*** Data for analysis Section Begins ***

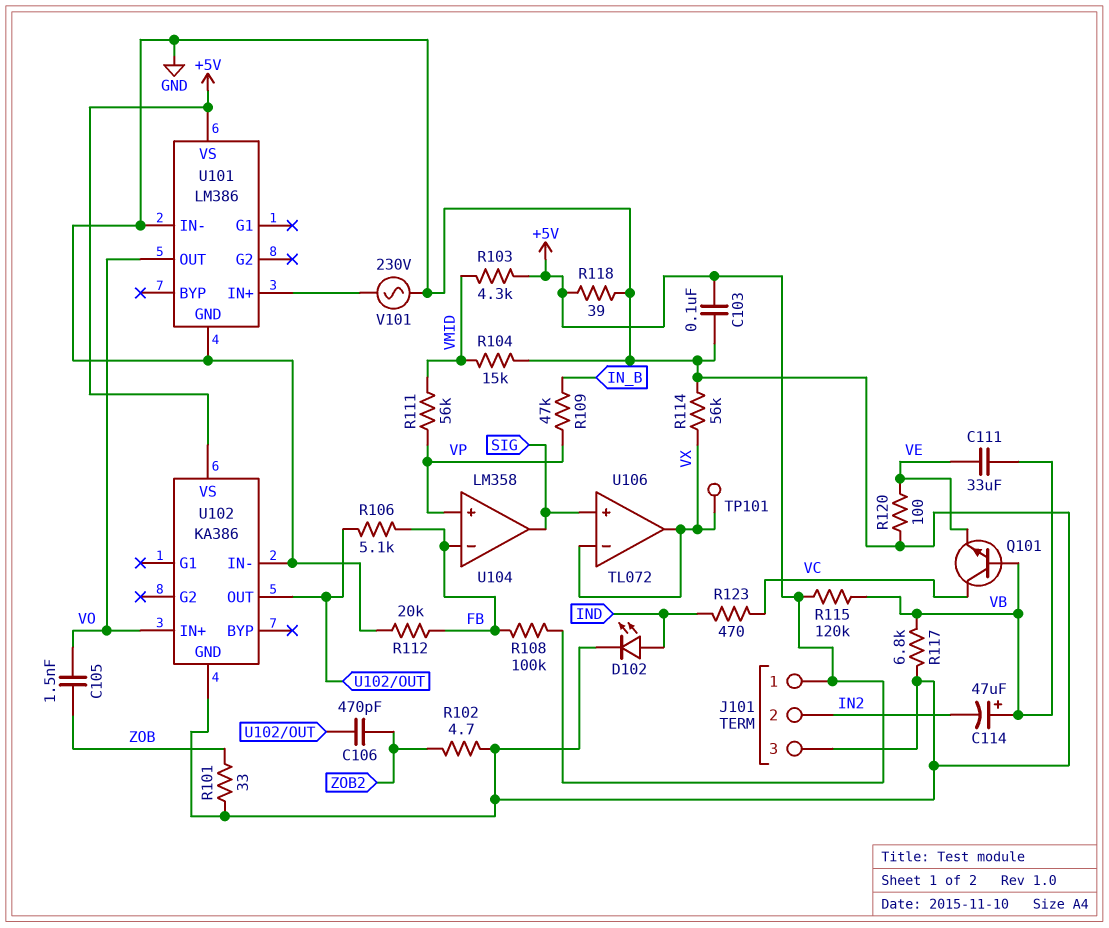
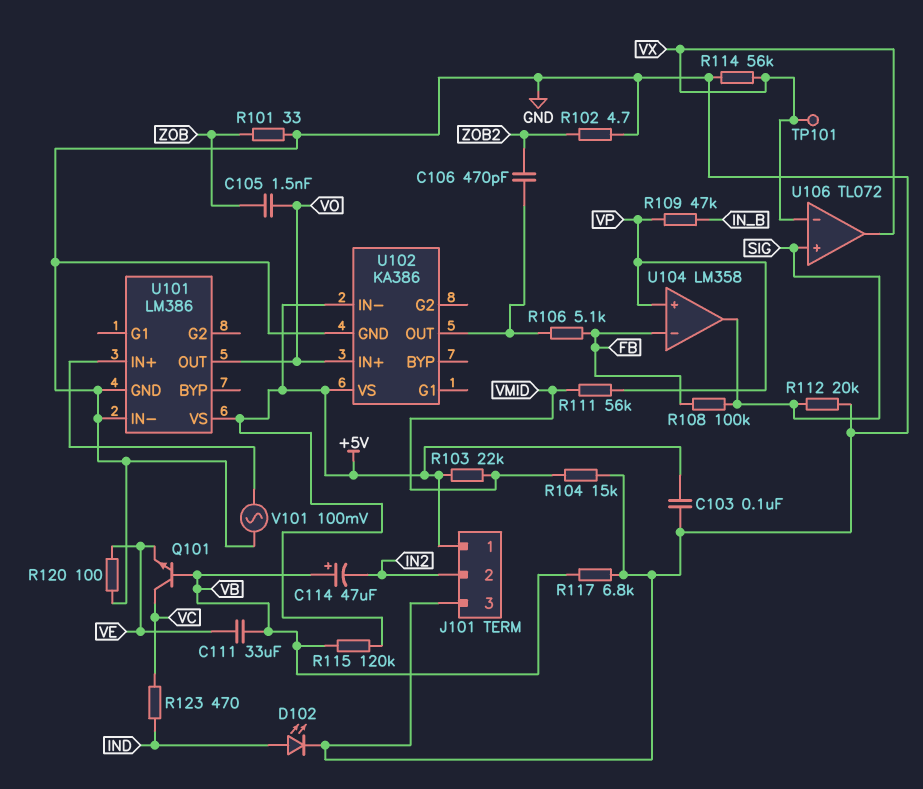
R103: 4.3k (+5V, VMID) -> 22k (+5V, VMID)
R108: 100k (+5V, FB) -> 100k (FB, SIG)
R112: 20k (FB, GND) -> 20k (GND, SIG)
R118: 39 (+5V, GND) -> none
U102 pin IN-: GND -> +5V
V101: AC 230V (GND, U101/IN+) -> AC 100mV (GND, U101/IN+)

*** Data for analysis Section Ends ***

== Aim of the task ==
Copy out all the data above exactly as written. Skip the pictures.

== Solution for this exercise ==
R103: 4.3k (+5V, VMID) -> 22k (+5V, VMID)
R108: 100k (+5V, FB) -> 100k (FB, SIG)
R112: 20k (FB, GND) -> 20k (GND, SIG)
R118: 39 (+5V, GND) -> none
U102 pin IN-: GND -> +5V
V101: AC 230V (GND, U101/IN+) -> AC 100mV (GND, U101/IN+)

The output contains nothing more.